Structured diff data:

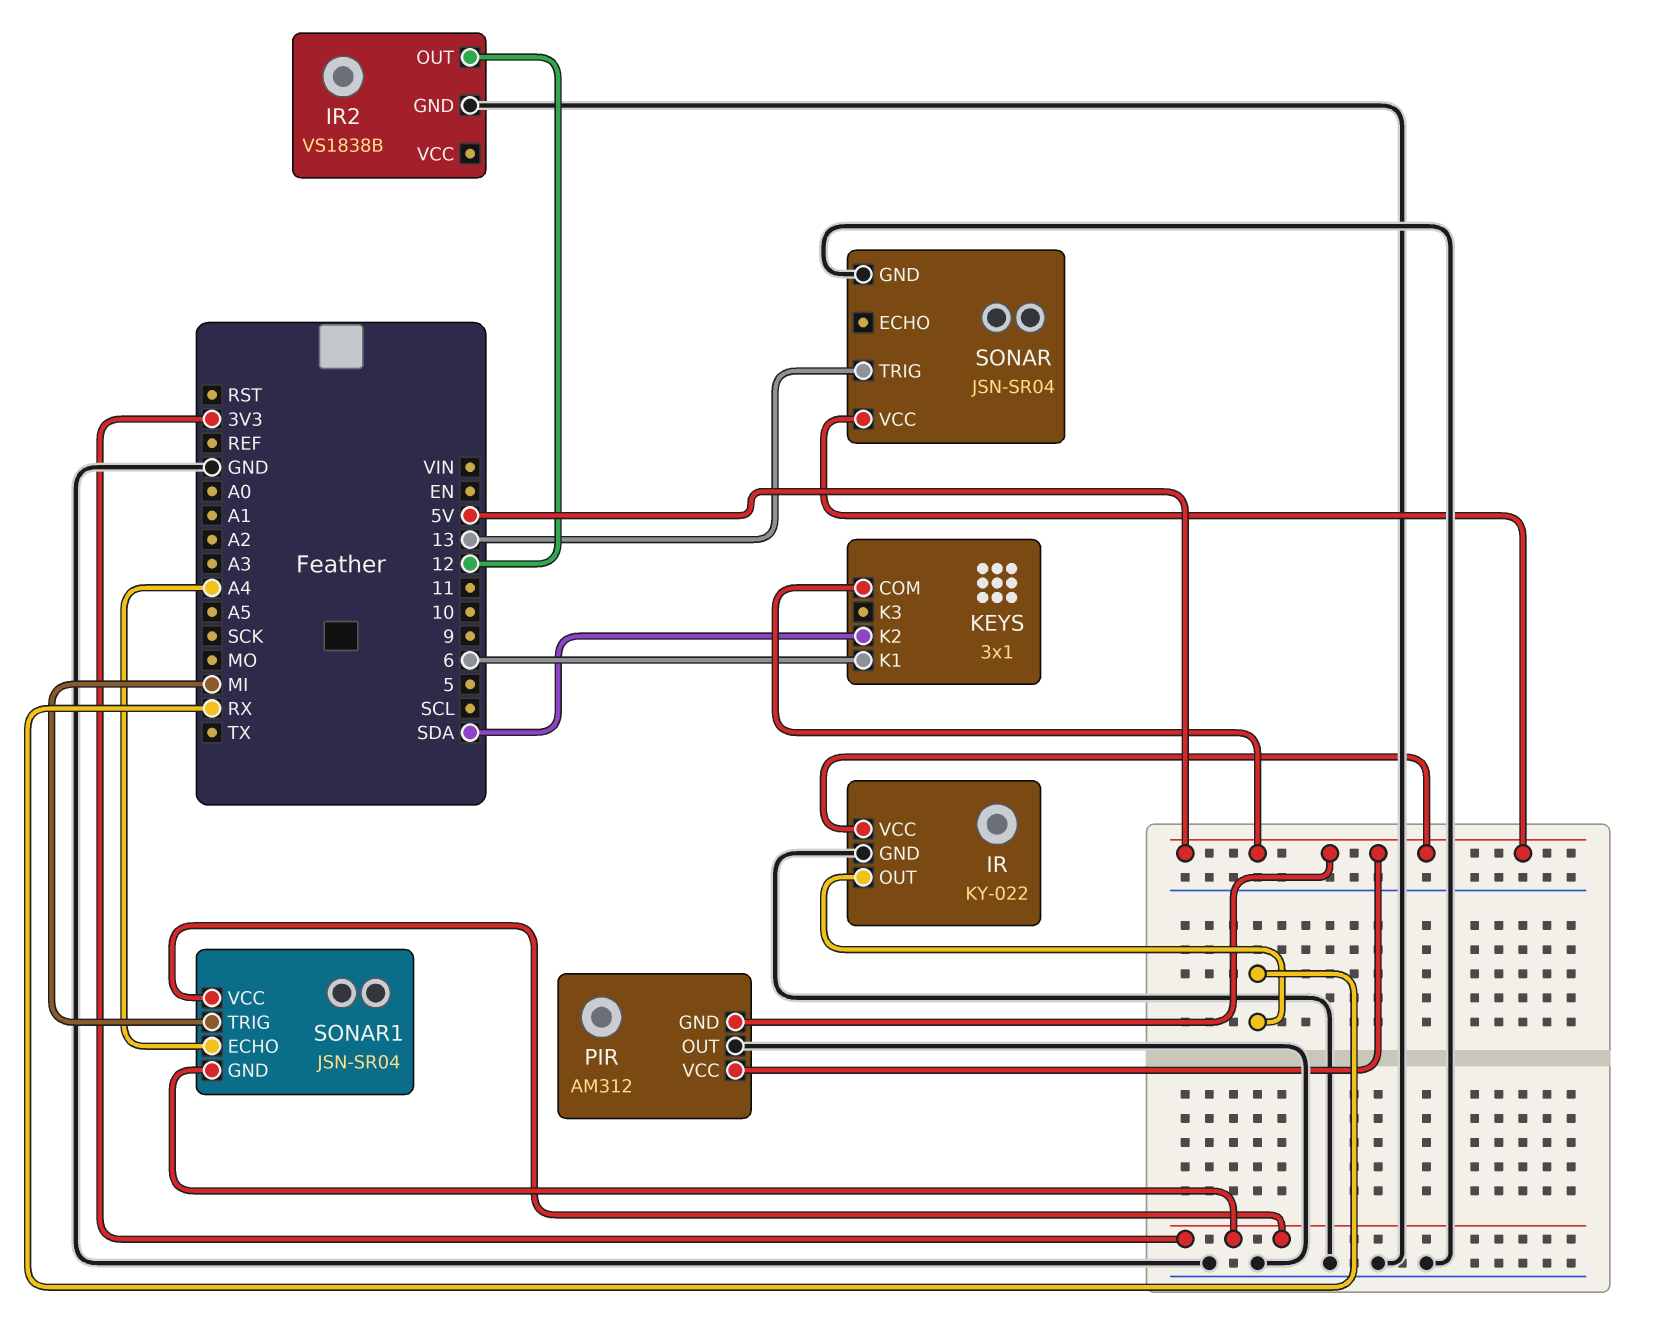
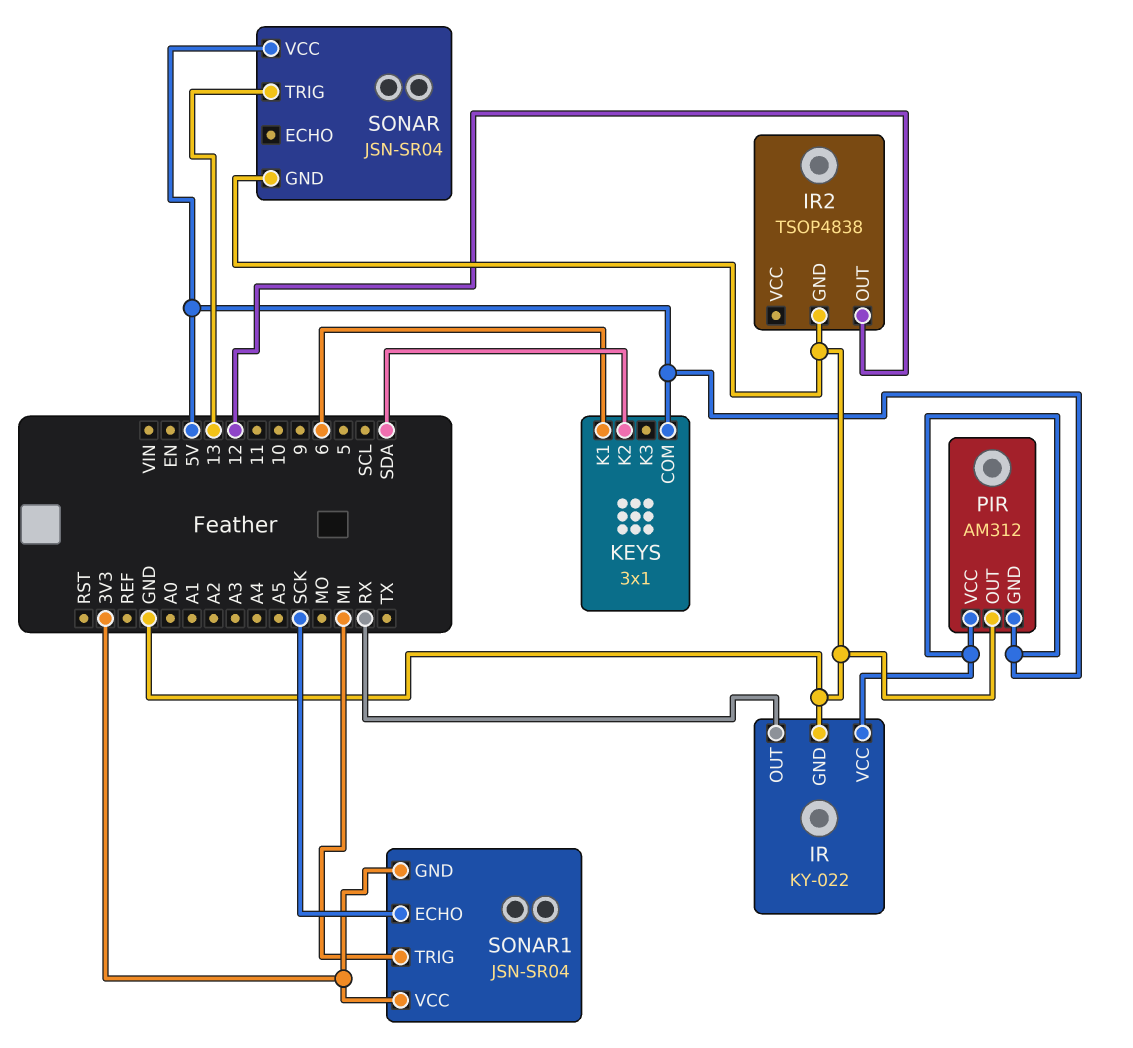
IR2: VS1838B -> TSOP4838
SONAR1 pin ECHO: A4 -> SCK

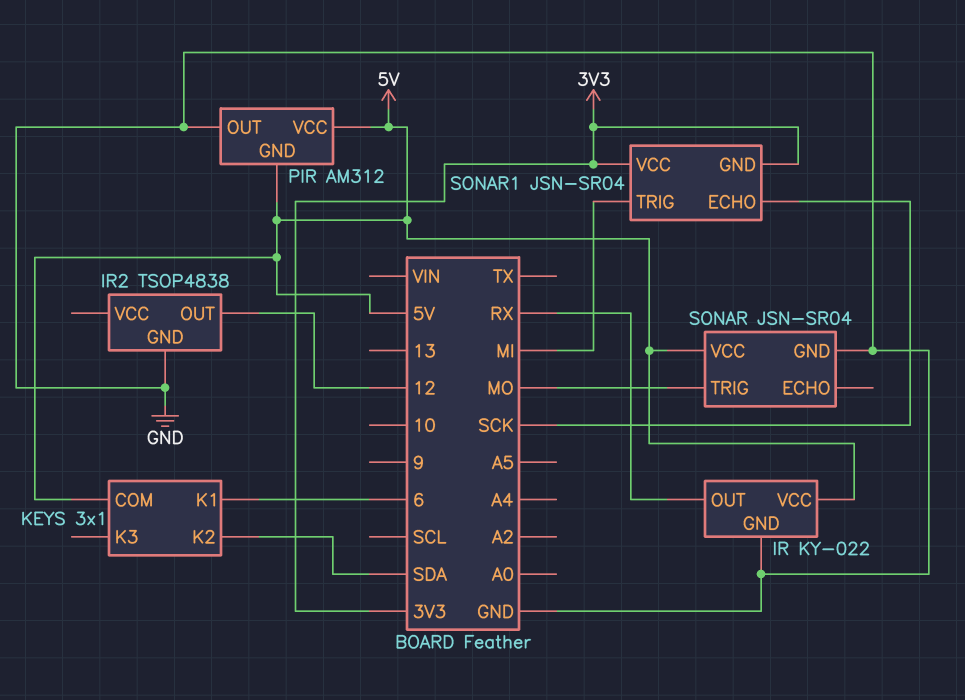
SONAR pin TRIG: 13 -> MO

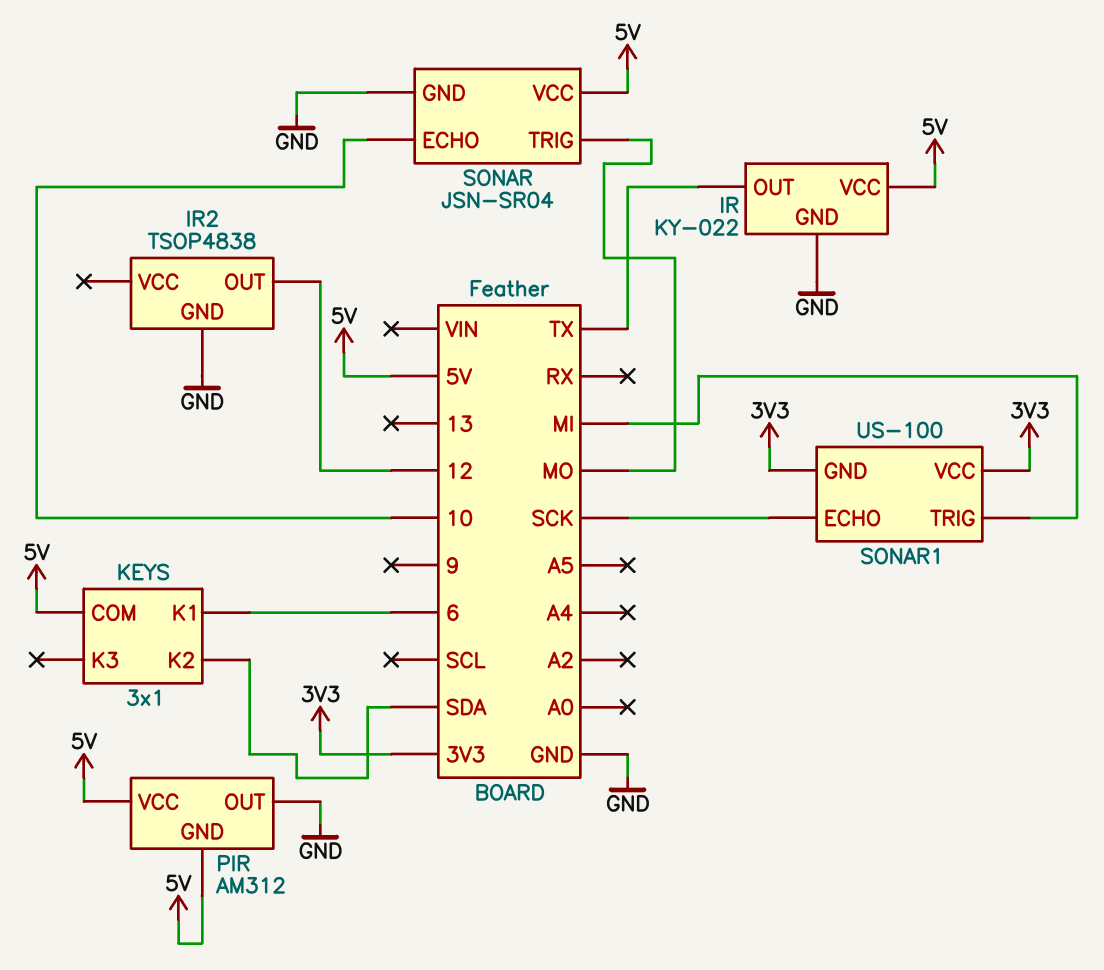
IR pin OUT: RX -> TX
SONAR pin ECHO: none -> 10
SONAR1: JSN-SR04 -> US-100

==

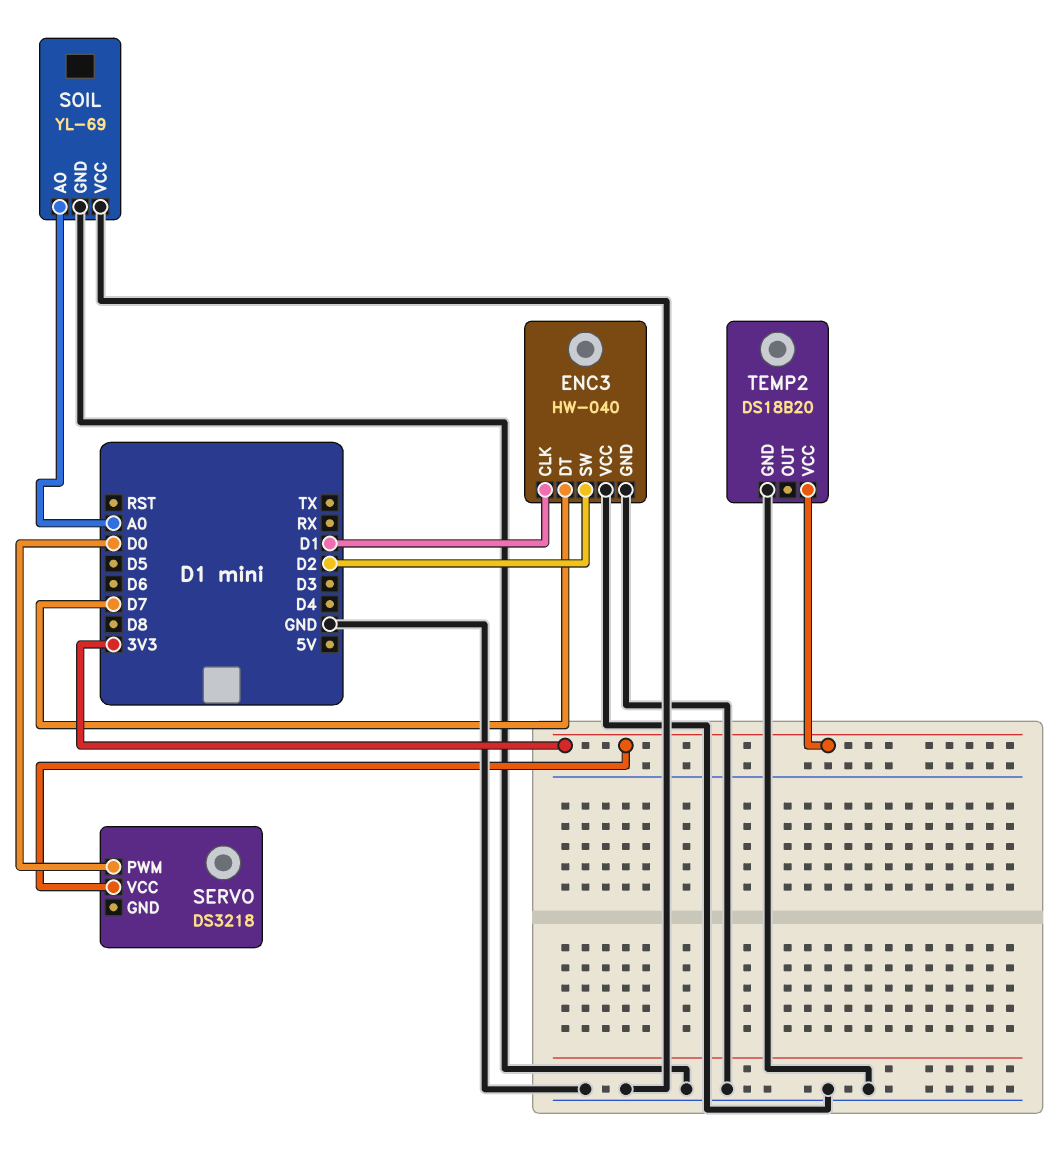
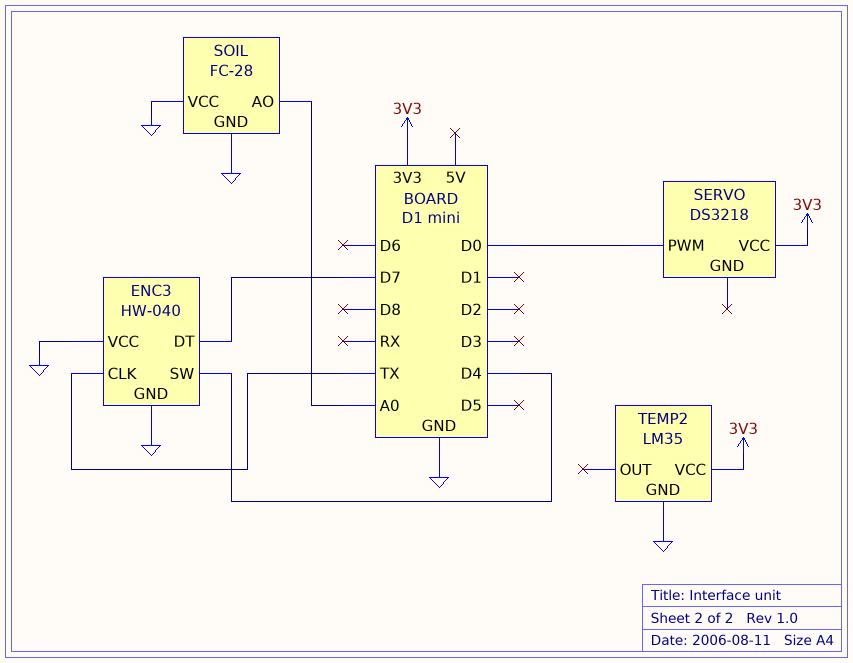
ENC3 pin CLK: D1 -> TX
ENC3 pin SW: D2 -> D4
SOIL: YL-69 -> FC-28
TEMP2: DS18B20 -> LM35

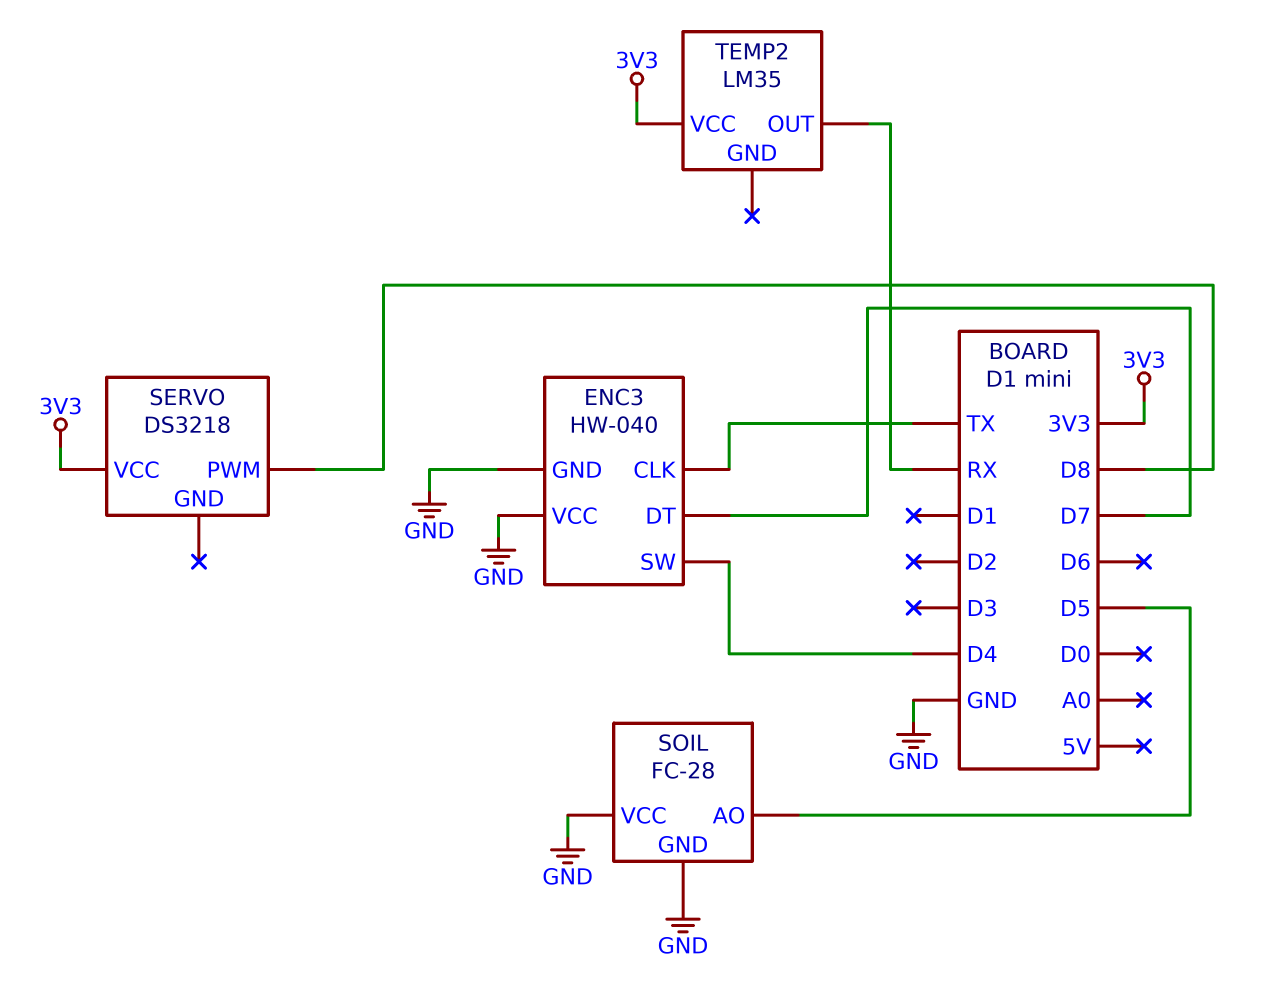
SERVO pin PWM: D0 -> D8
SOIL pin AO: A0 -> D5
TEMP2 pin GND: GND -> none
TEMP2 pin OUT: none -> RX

- Required work -
With the pictures left out, write out exactly the lines above from the one containing "ENC3 pin SW: D2 -> D4" through the one containing "TEMP2 pin OUT: none -> RX".

- Solution for this task -
ENC3 pin SW: D2 -> D4
SOIL: YL-69 -> FC-28
TEMP2: DS18B20 -> LM35

SERVO pin PWM: D0 -> D8
SOIL pin AO: A0 -> D5
TEMP2 pin GND: GND -> none
TEMP2 pin OUT: none -> RX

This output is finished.